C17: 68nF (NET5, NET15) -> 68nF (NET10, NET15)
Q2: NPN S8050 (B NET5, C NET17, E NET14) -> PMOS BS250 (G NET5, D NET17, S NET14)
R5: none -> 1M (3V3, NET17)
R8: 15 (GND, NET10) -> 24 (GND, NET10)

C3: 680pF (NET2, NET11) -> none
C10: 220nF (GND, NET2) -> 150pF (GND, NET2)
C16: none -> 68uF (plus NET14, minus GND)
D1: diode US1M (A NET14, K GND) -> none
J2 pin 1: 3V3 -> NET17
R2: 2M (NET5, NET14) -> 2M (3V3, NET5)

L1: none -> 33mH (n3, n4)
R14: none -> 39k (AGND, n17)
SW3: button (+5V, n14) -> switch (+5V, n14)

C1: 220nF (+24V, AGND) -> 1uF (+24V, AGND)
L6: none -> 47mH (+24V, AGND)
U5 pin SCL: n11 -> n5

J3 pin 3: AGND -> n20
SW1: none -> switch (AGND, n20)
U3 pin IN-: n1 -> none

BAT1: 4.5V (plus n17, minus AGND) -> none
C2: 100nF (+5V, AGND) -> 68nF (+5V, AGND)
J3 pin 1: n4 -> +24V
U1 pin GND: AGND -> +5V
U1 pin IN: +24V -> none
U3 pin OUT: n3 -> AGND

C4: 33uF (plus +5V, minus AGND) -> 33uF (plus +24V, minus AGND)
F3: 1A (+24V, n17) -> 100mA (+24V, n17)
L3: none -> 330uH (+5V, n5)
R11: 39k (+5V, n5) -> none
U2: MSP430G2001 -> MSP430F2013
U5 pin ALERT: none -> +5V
•••
Exercise |
The line containing "U2: MSP430G2001 -> MSP430F2013" marks the start; retype it and each line after it through the end of the records above, exactly.

Your solution |
U2: MSP430G2001 -> MSP430F2013
U5 pin ALERT: none -> +5V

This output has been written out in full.